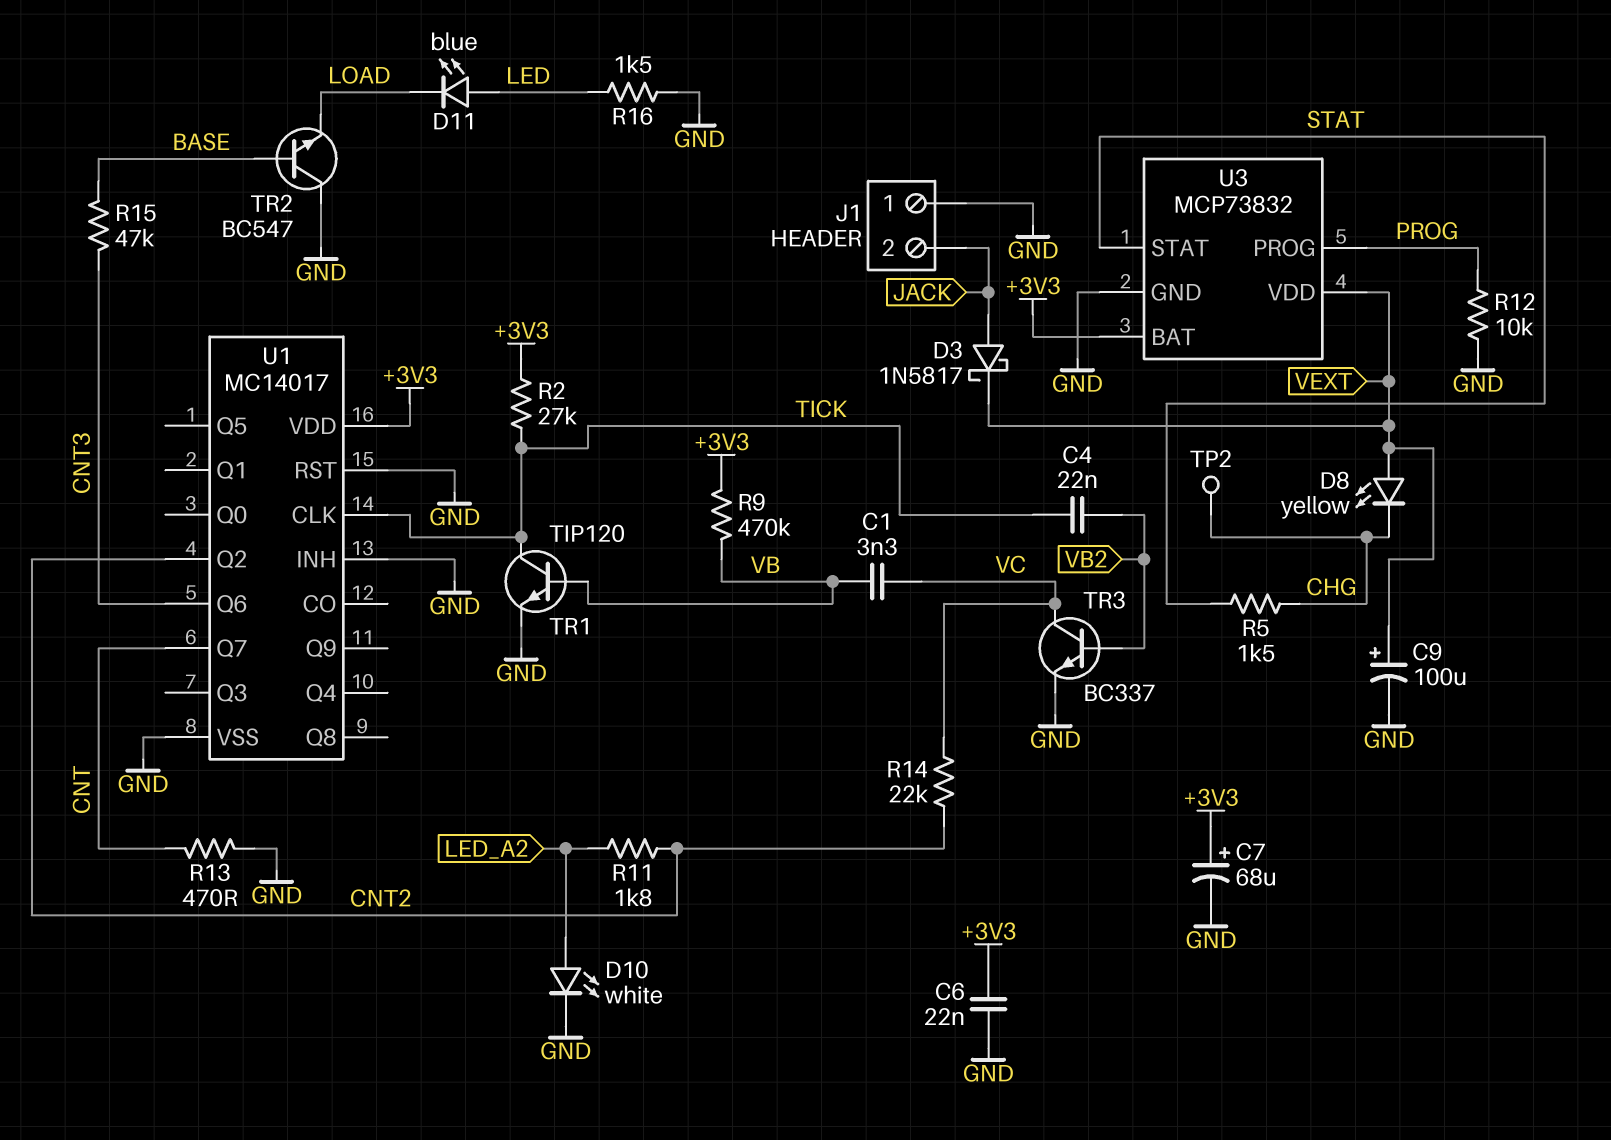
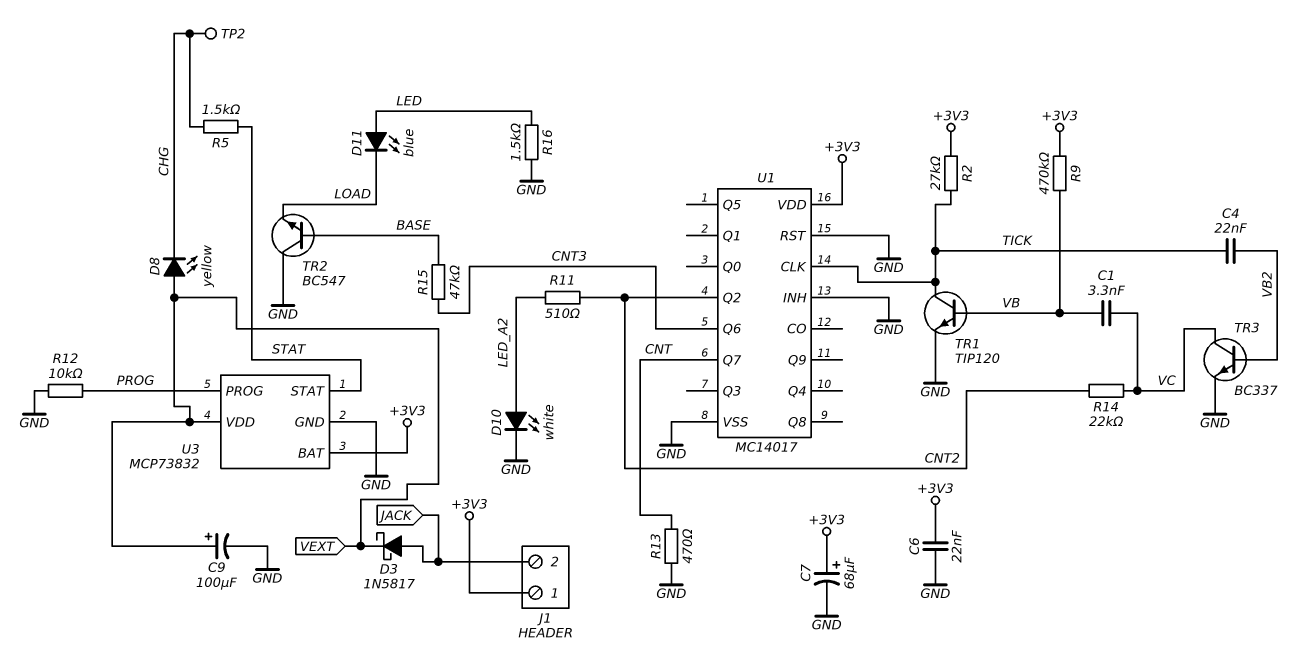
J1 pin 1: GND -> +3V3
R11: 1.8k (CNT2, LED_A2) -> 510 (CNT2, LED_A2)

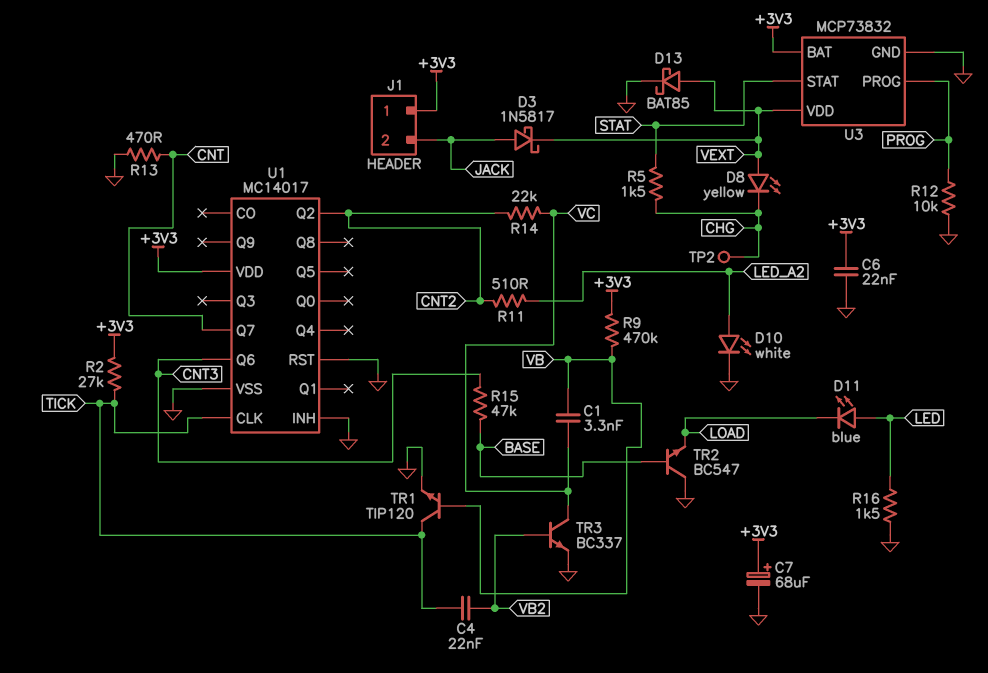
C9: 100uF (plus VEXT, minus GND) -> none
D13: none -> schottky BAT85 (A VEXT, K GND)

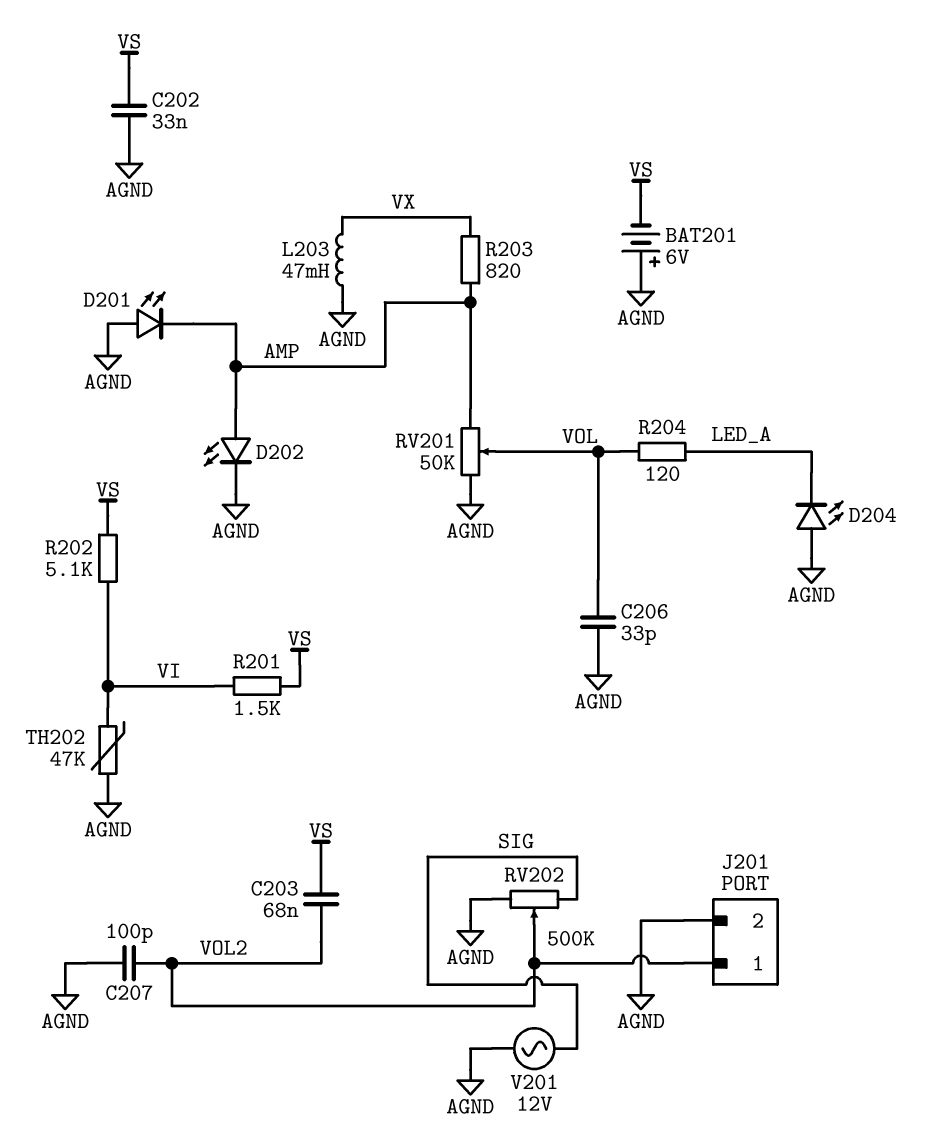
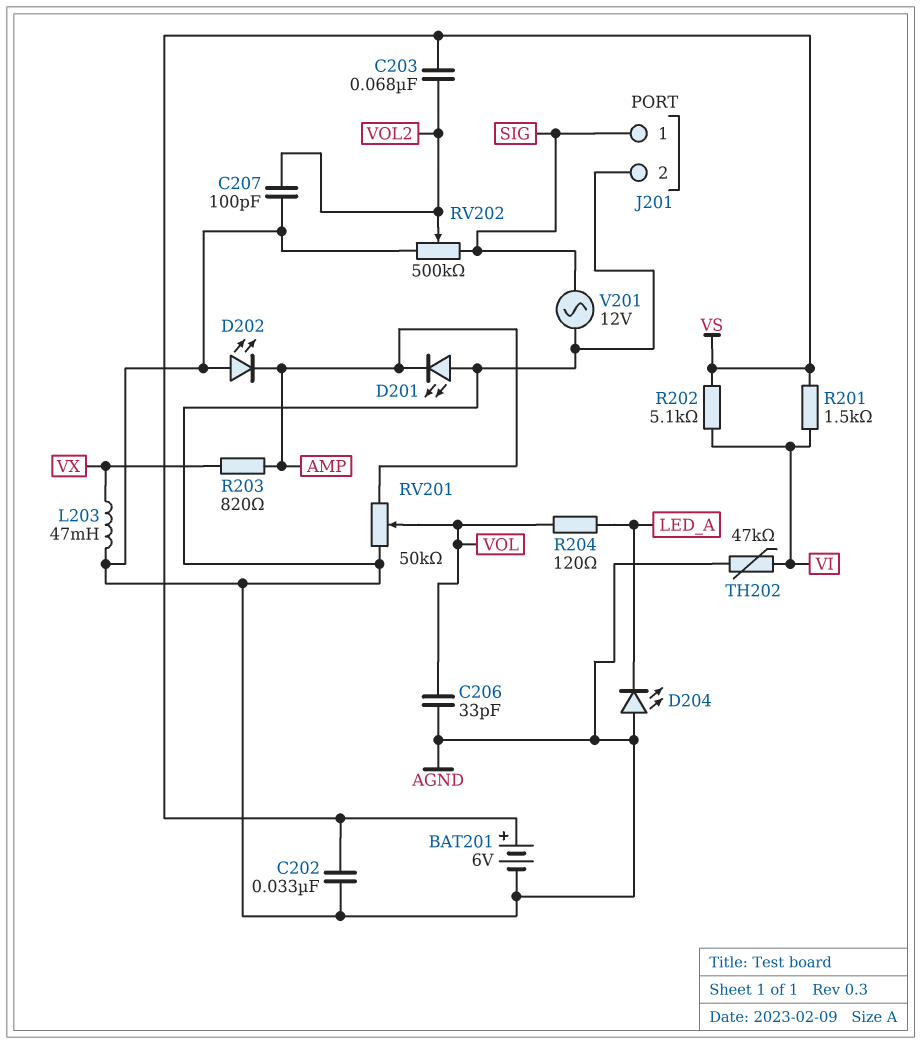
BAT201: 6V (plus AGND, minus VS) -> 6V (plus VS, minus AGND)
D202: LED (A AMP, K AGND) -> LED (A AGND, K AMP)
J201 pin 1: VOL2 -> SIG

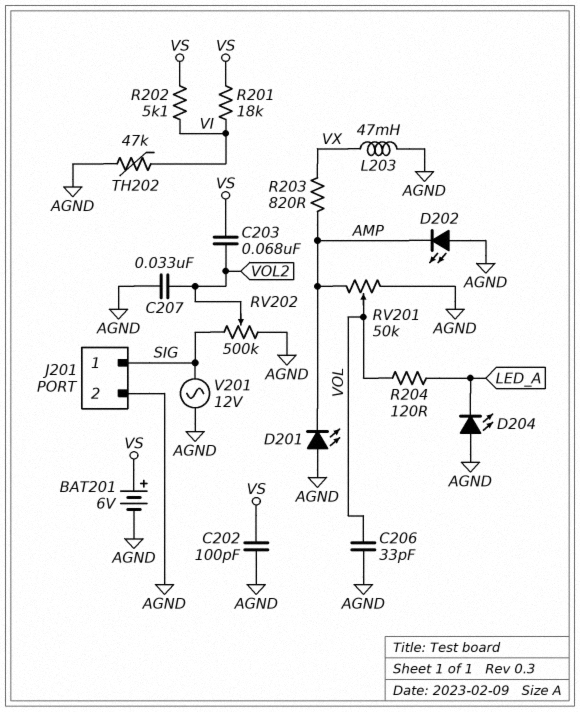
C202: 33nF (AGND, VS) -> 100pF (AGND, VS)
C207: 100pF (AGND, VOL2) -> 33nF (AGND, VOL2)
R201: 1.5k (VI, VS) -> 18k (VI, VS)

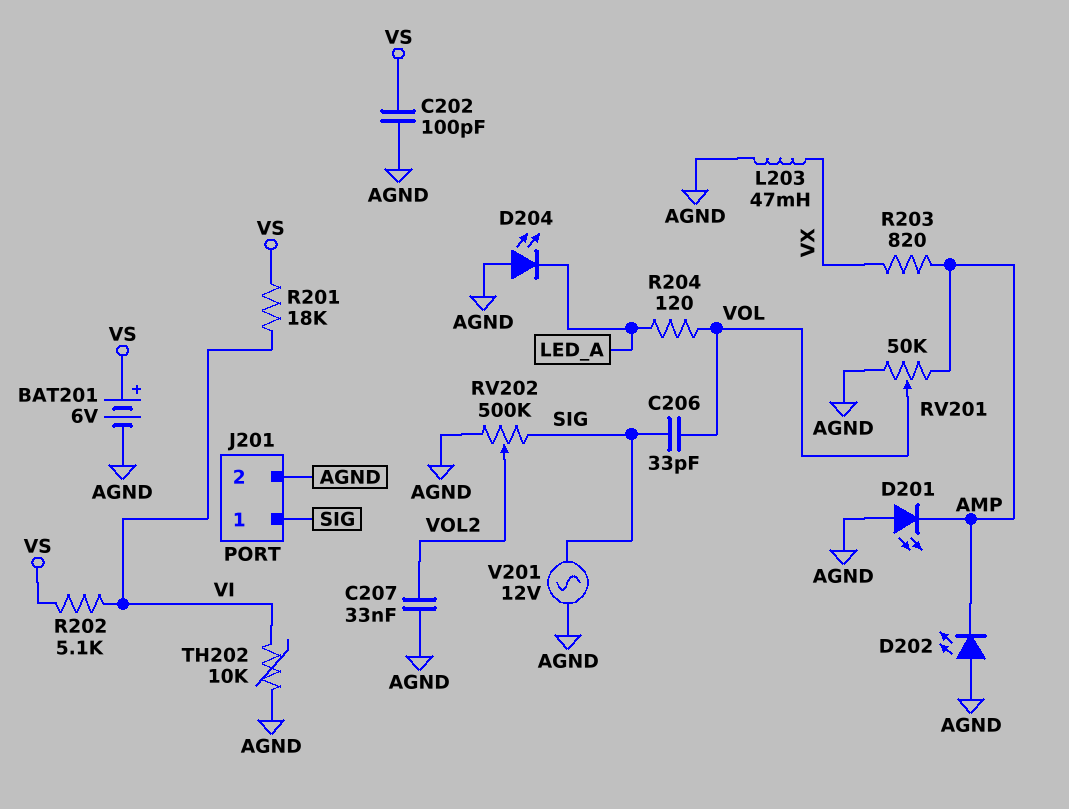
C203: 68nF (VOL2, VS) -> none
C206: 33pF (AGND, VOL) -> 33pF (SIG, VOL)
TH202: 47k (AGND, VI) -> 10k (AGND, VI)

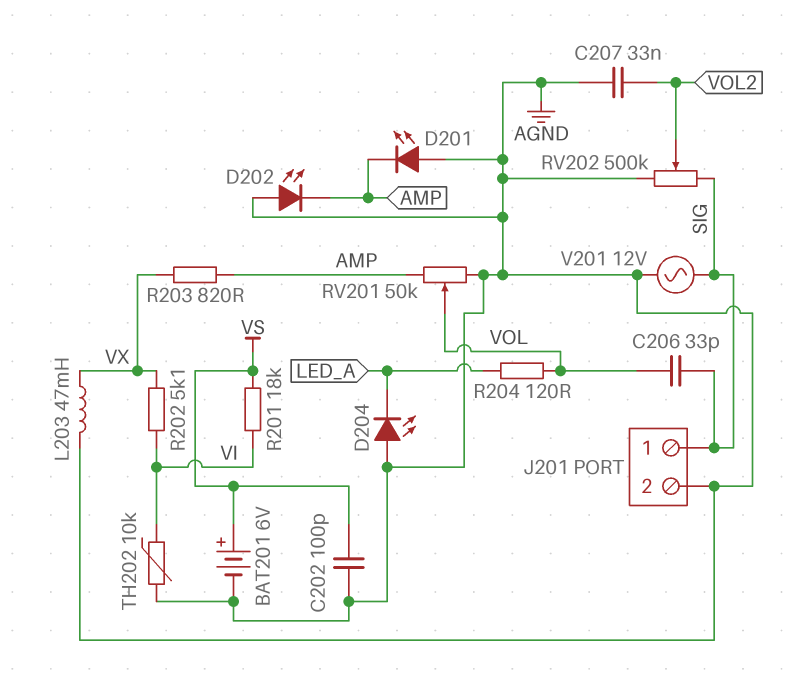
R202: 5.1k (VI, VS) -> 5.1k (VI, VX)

- - - -

### ACTIVITY:
Restate word for word only the lines from the one with "TH202: 47k (AGND, VI) -> 10k (AGND, VI)" through the last line of the material, both included. Any picture should be left out.

### TASK ANSWER:
TH202: 47k (AGND, VI) -> 10k (AGND, VI)

R202: 5.1k (VI, VS) -> 5.1k (VI, VX)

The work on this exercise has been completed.